### [TASK TO CARRY OUT]
From the line containing "blue line: moved 5 px right" down to the final line of the entries below, quote every line verbatim. Exclude pictures.

Data records
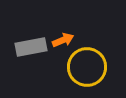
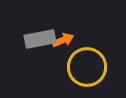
gray rectangle: moved 9 px right, 8 px up
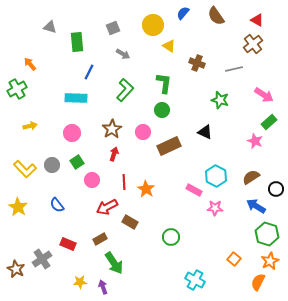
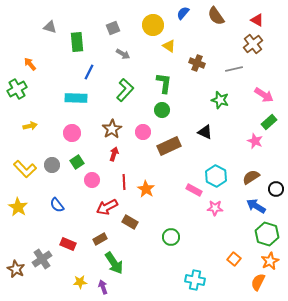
cyan cross at (195, 280): rotated 18 degrees counterclockwise
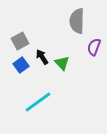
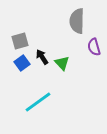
gray square: rotated 12 degrees clockwise
purple semicircle: rotated 36 degrees counterclockwise
blue square: moved 1 px right, 2 px up
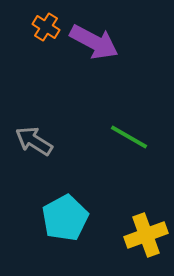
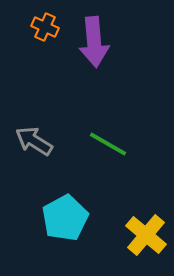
orange cross: moved 1 px left; rotated 8 degrees counterclockwise
purple arrow: rotated 57 degrees clockwise
green line: moved 21 px left, 7 px down
yellow cross: rotated 30 degrees counterclockwise
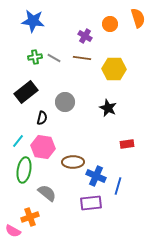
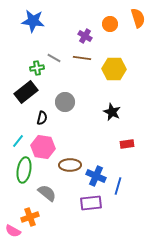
green cross: moved 2 px right, 11 px down
black star: moved 4 px right, 4 px down
brown ellipse: moved 3 px left, 3 px down
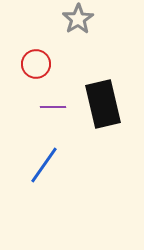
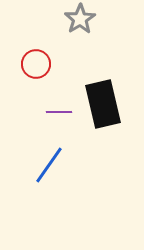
gray star: moved 2 px right
purple line: moved 6 px right, 5 px down
blue line: moved 5 px right
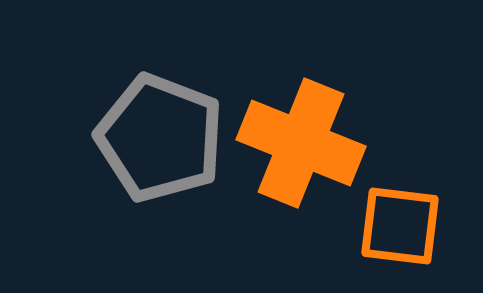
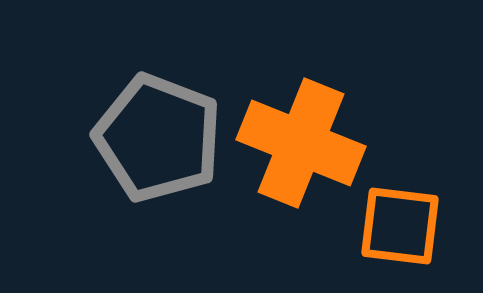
gray pentagon: moved 2 px left
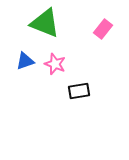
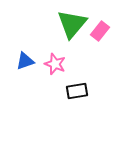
green triangle: moved 27 px right, 1 px down; rotated 48 degrees clockwise
pink rectangle: moved 3 px left, 2 px down
black rectangle: moved 2 px left
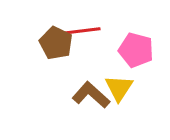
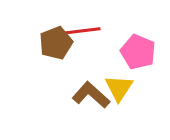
brown pentagon: rotated 24 degrees clockwise
pink pentagon: moved 2 px right, 2 px down; rotated 8 degrees clockwise
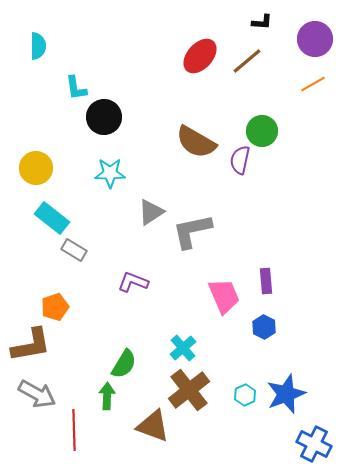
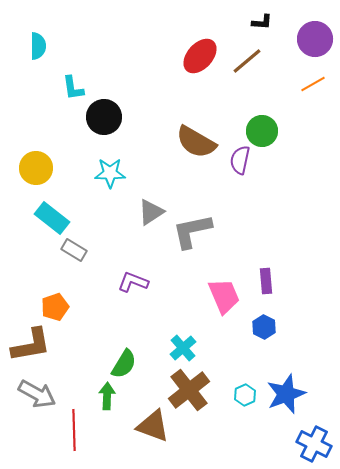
cyan L-shape: moved 3 px left
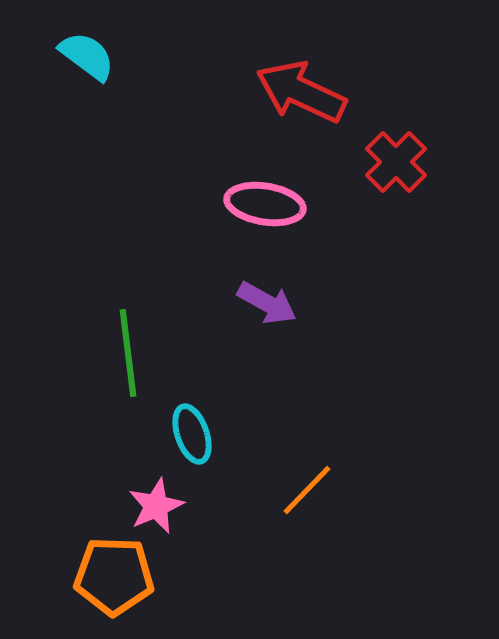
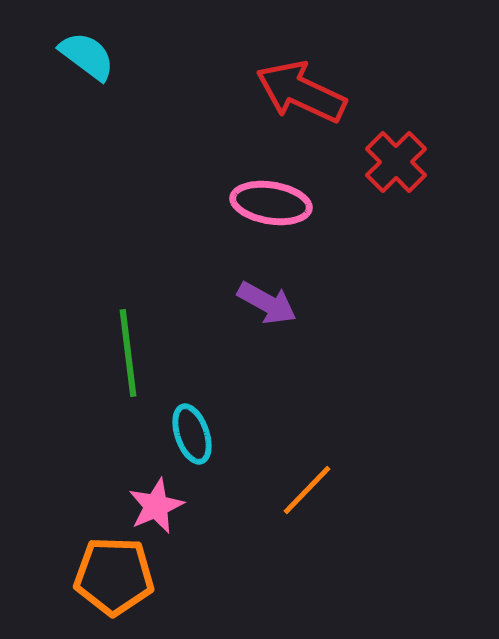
pink ellipse: moved 6 px right, 1 px up
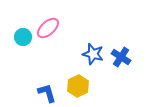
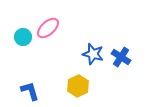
blue L-shape: moved 17 px left, 2 px up
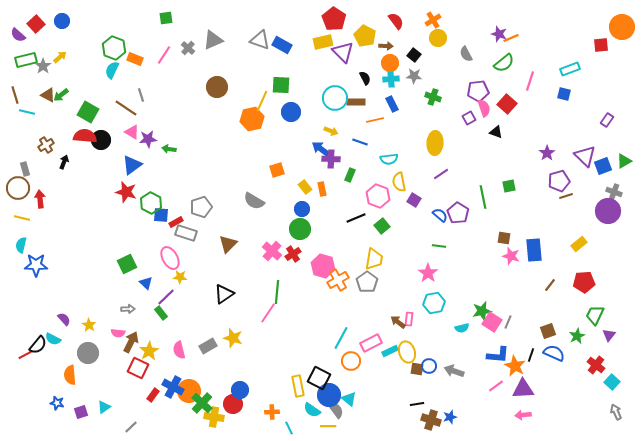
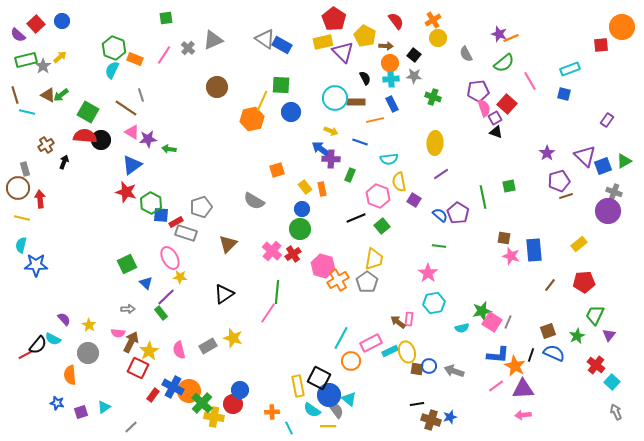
gray triangle at (260, 40): moved 5 px right, 1 px up; rotated 15 degrees clockwise
pink line at (530, 81): rotated 48 degrees counterclockwise
purple square at (469, 118): moved 26 px right
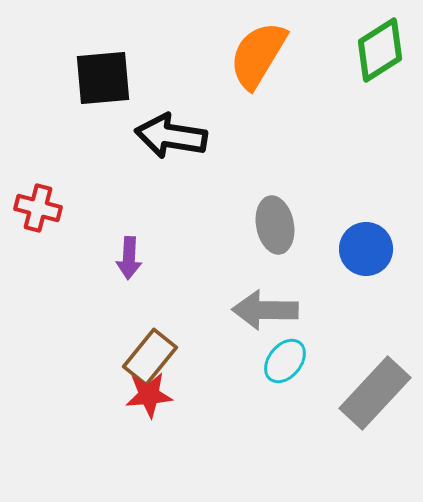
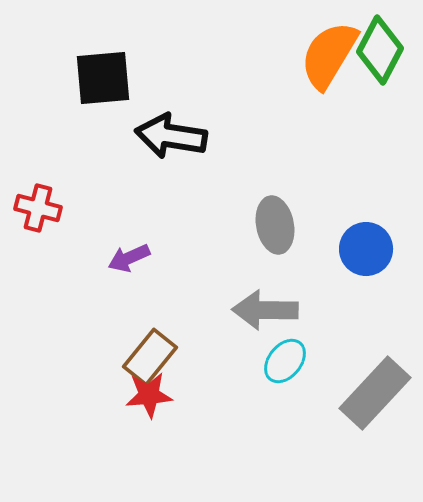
green diamond: rotated 30 degrees counterclockwise
orange semicircle: moved 71 px right
purple arrow: rotated 63 degrees clockwise
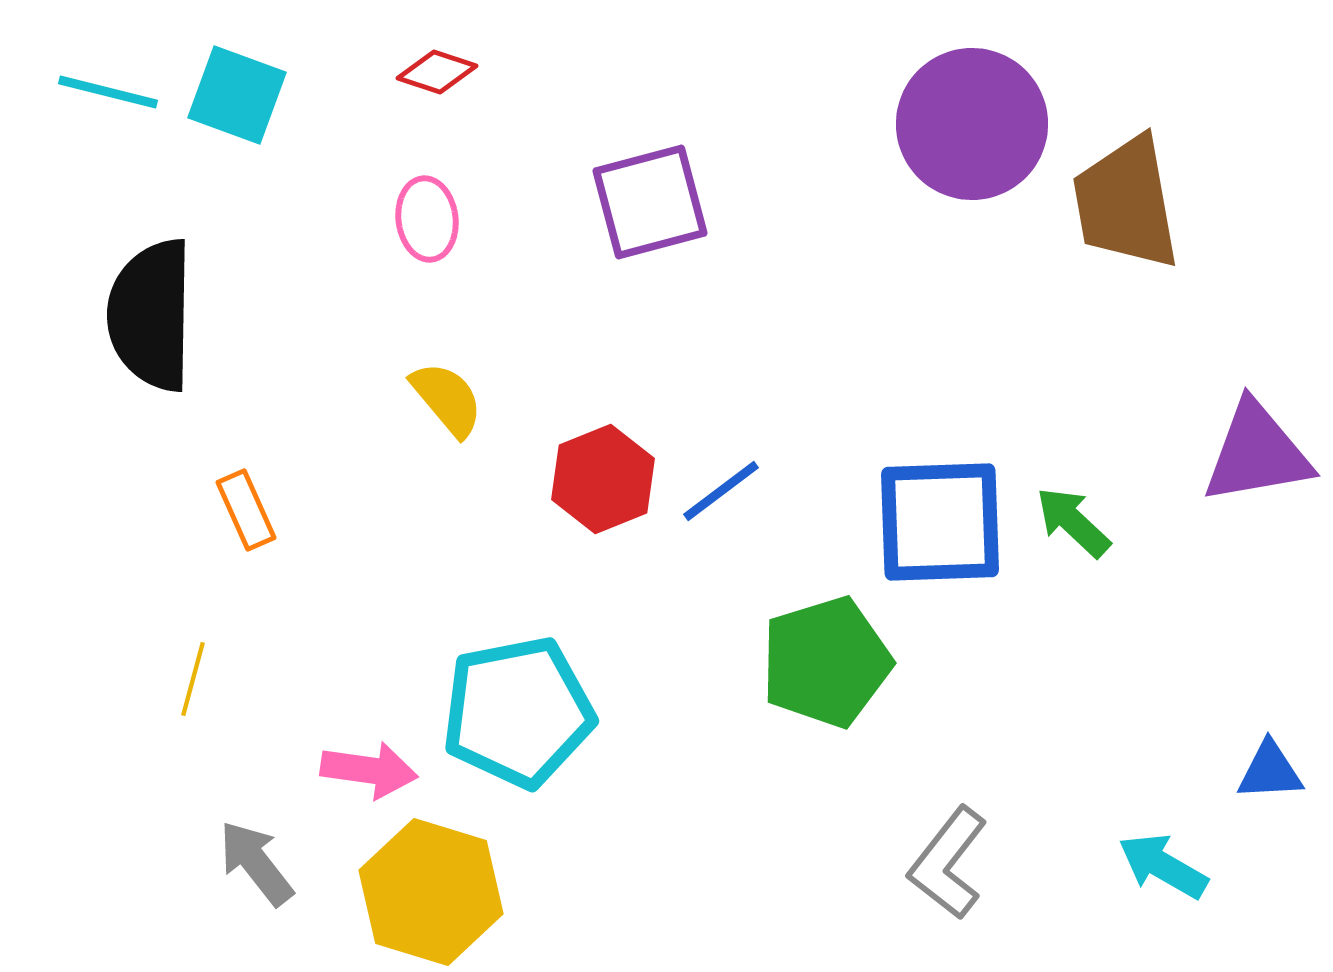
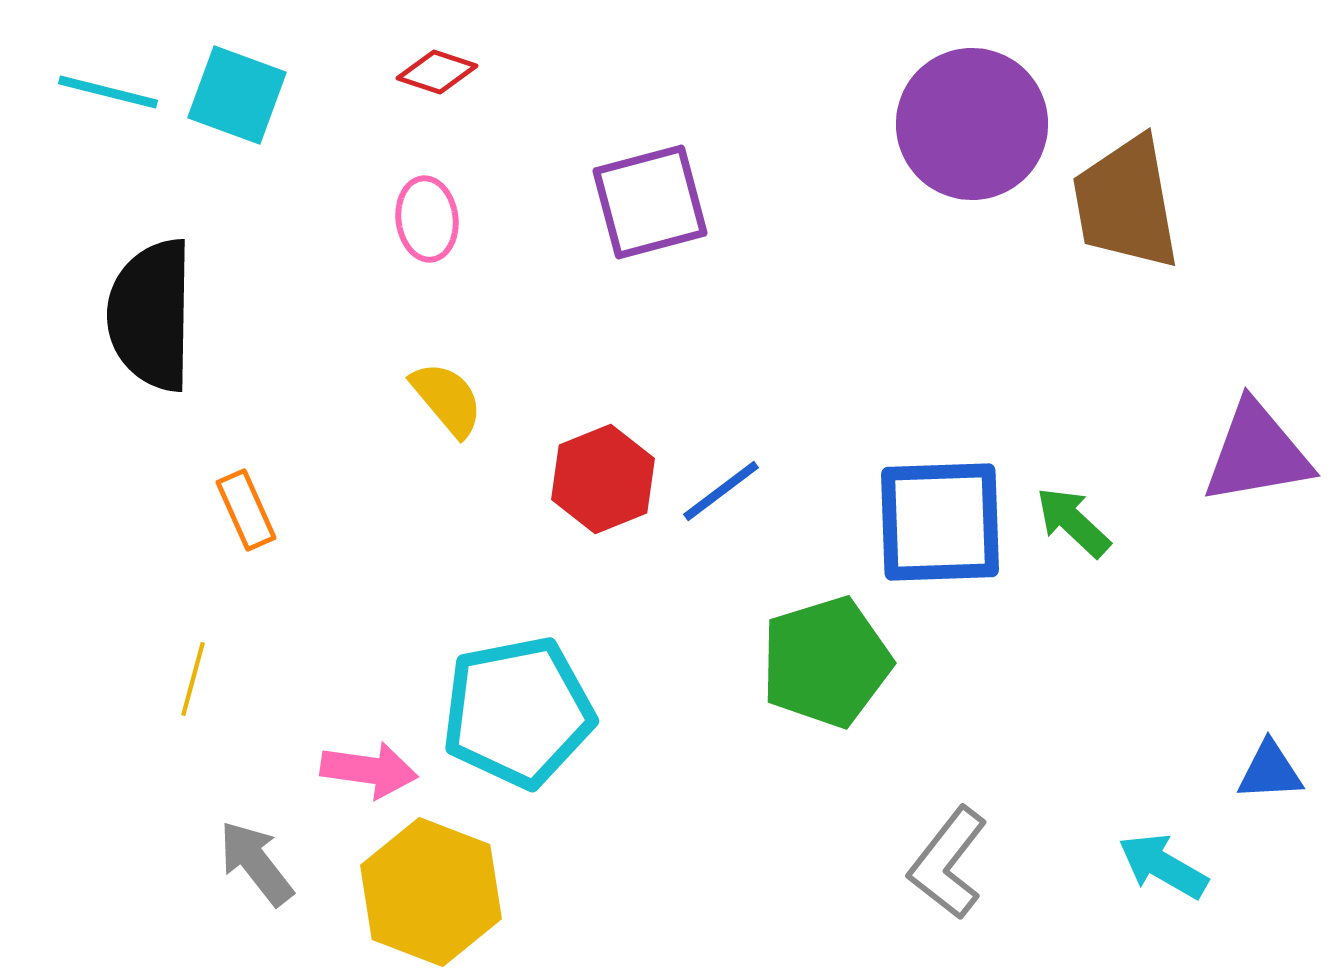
yellow hexagon: rotated 4 degrees clockwise
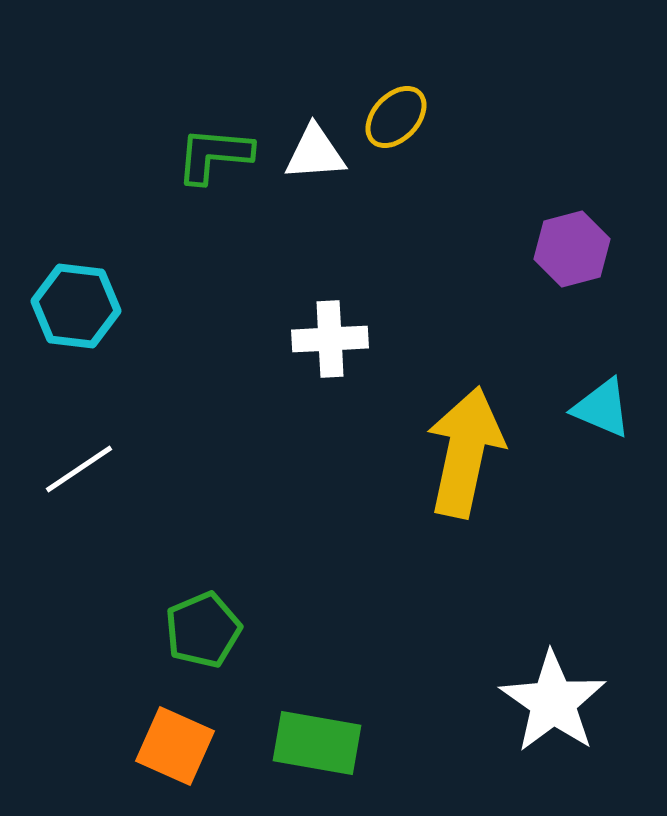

### [ANSWER TO THIS EXERCISE]
blue line: moved 5 px right
gray pentagon: moved 2 px left
green triangle: moved 27 px right, 1 px down; rotated 48 degrees clockwise
pink rectangle: moved 3 px left, 2 px down
black rectangle: moved 2 px left
brown pentagon: rotated 24 degrees clockwise
pink pentagon: moved 2 px right, 2 px down; rotated 8 degrees clockwise
cyan L-shape: moved 3 px left
pink ellipse: moved 6 px right, 1 px up
blue L-shape: moved 17 px left, 2 px up
gray triangle at (260, 40): moved 5 px right, 1 px up; rotated 15 degrees clockwise
pink line at (530, 81): rotated 48 degrees counterclockwise
purple square at (469, 118): moved 26 px right
green diamond: rotated 30 degrees counterclockwise
orange semicircle: moved 71 px right
purple arrow: rotated 63 degrees clockwise
yellow hexagon: rotated 4 degrees clockwise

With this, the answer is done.